_Your objective_. Leave out the pictures and retype all the entries below exactly.

Dataset records

++++++++++++++++++++

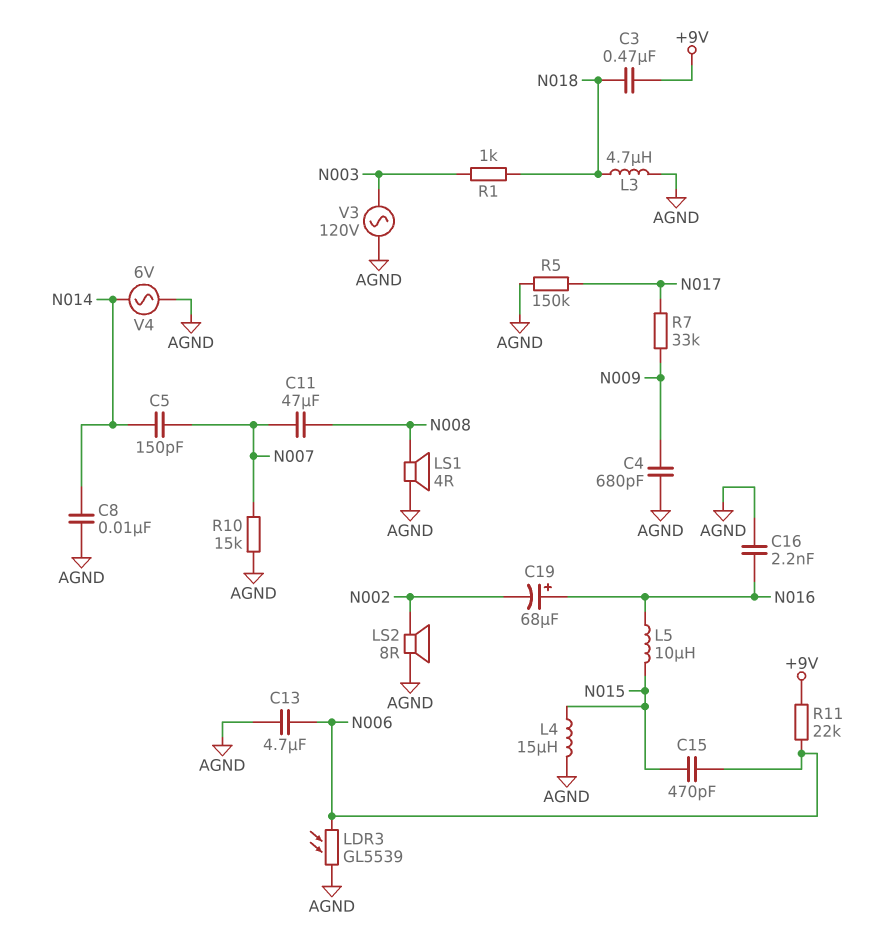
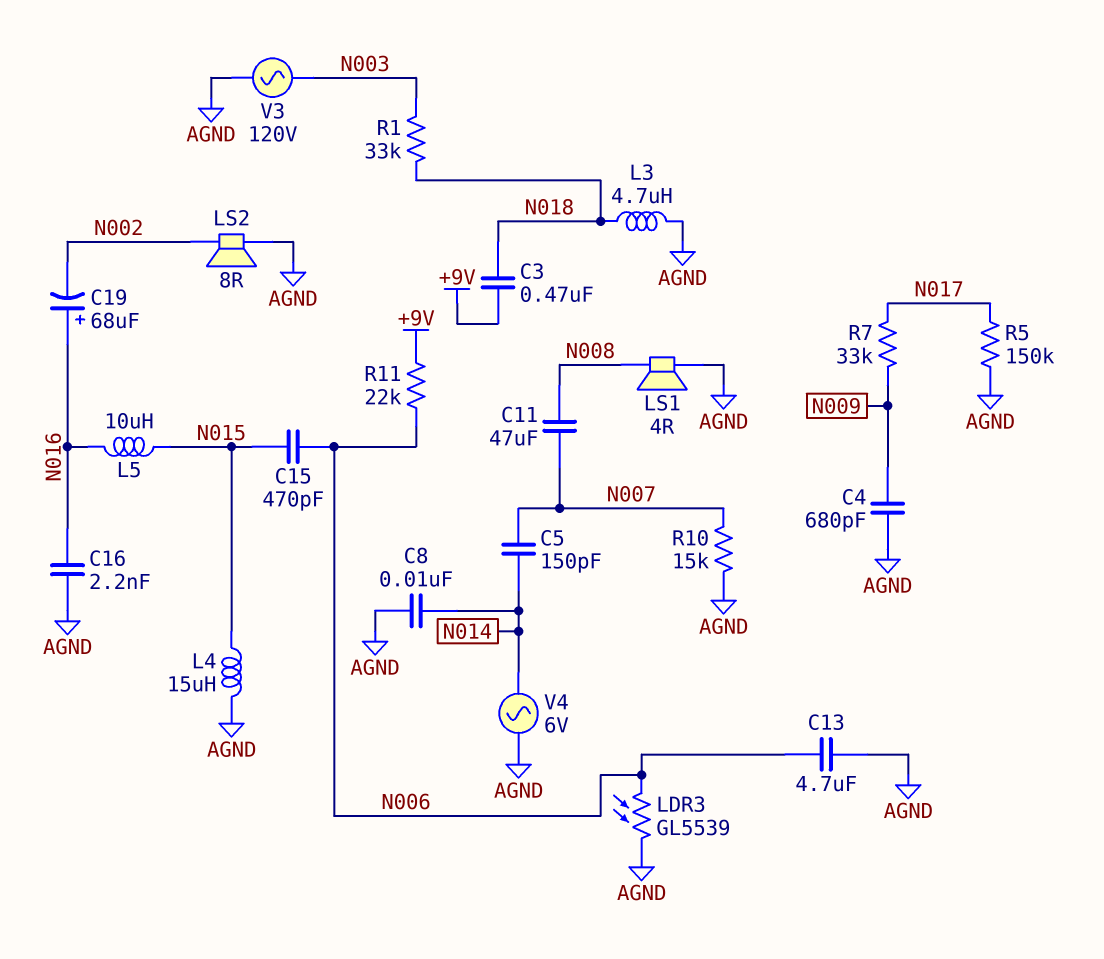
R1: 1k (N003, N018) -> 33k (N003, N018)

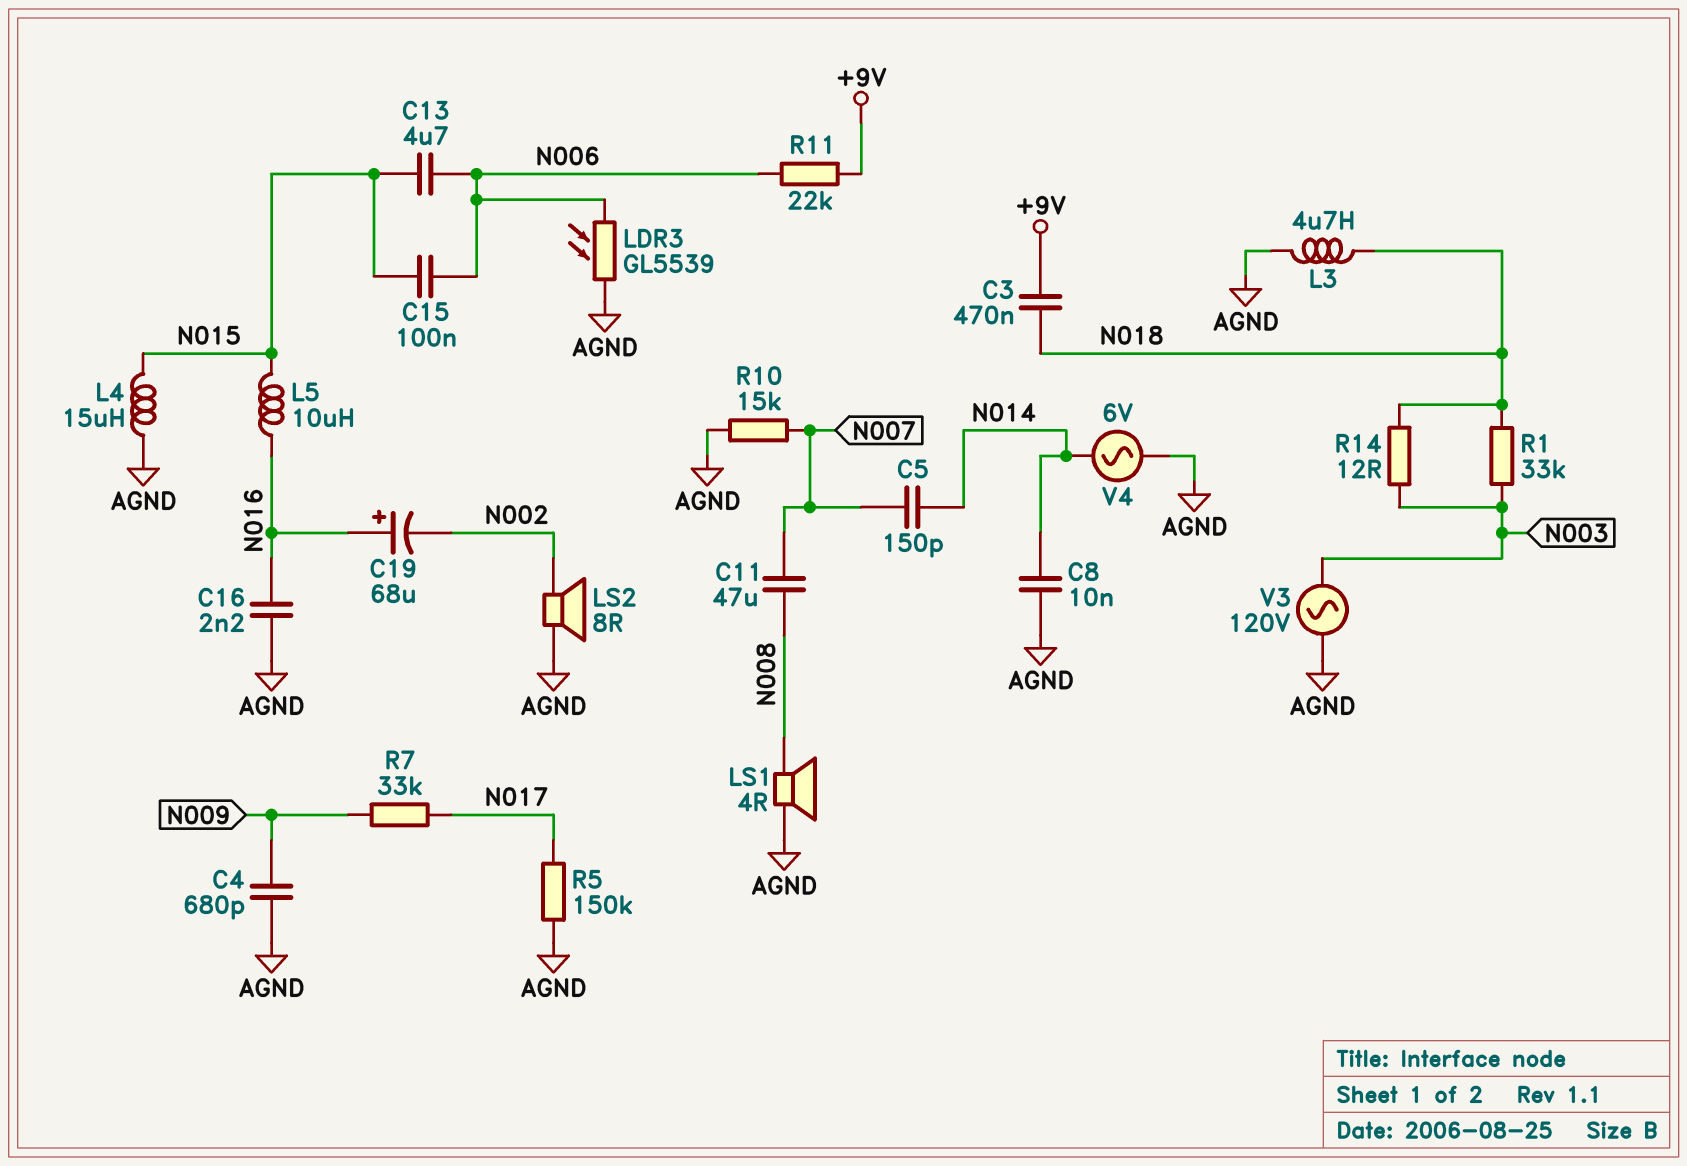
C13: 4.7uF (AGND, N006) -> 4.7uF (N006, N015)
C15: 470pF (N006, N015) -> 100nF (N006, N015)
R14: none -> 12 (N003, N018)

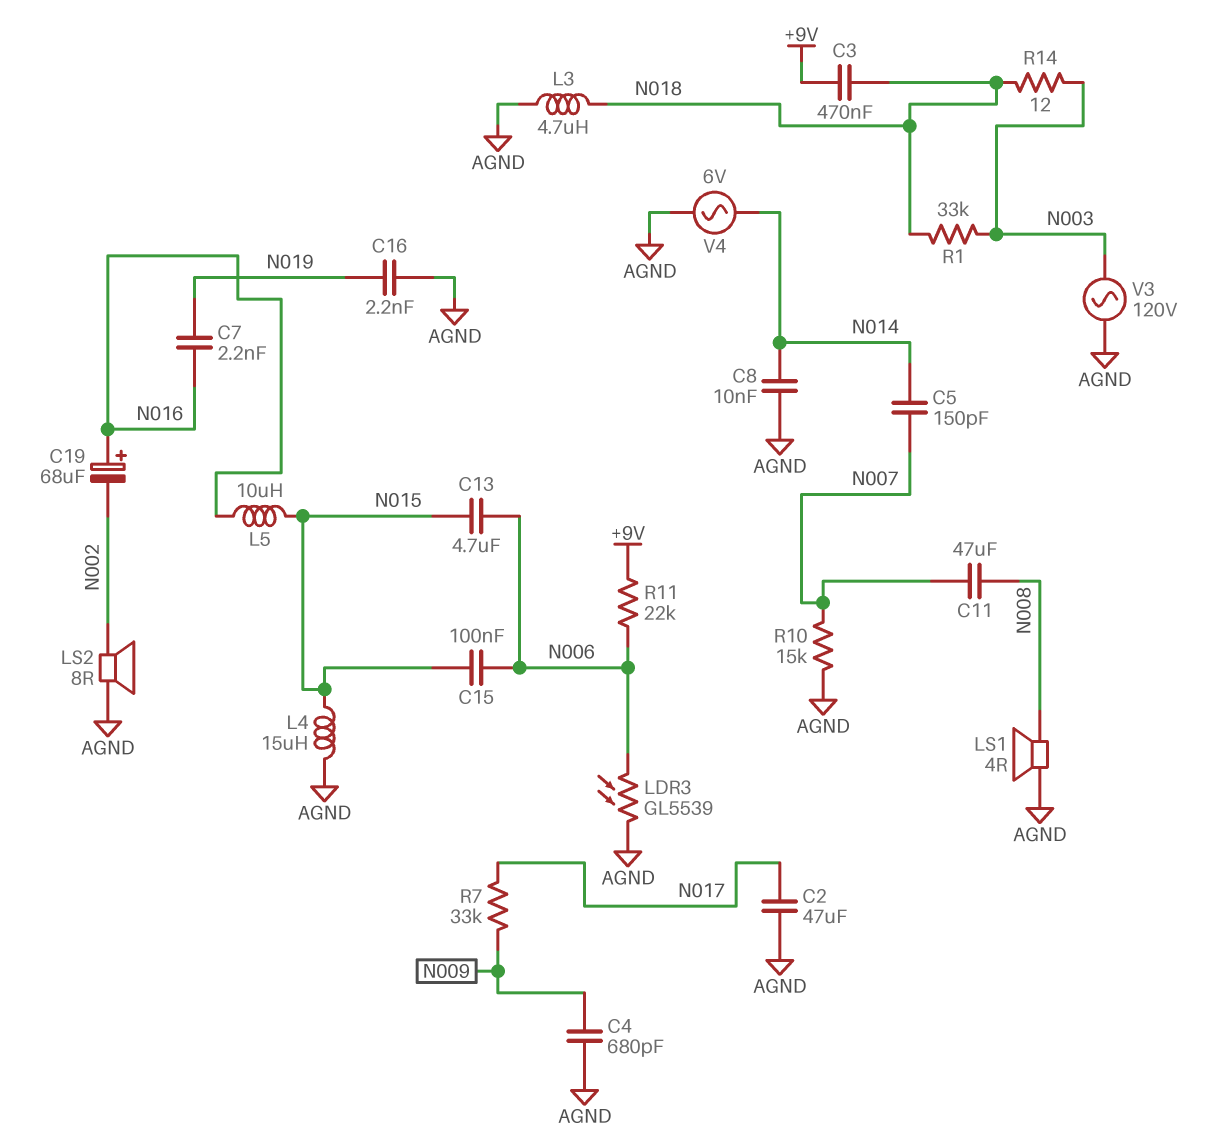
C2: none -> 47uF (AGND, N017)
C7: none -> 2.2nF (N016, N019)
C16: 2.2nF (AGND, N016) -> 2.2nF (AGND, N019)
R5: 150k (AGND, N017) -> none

++++++++++++++++++++

_Answer to this task_.
R1: 1k (N003, N018) -> 33k (N003, N018)

C13: 4.7uF (AGND, N006) -> 4.7uF (N006, N015)
C15: 470pF (N006, N015) -> 100nF (N006, N015)
R14: none -> 12 (N003, N018)

C2: none -> 47uF (AGND, N017)
C7: none -> 2.2nF (N016, N019)
C16: 2.2nF (AGND, N016) -> 2.2nF (AGND, N019)
R5: 150k (AGND, N017) -> none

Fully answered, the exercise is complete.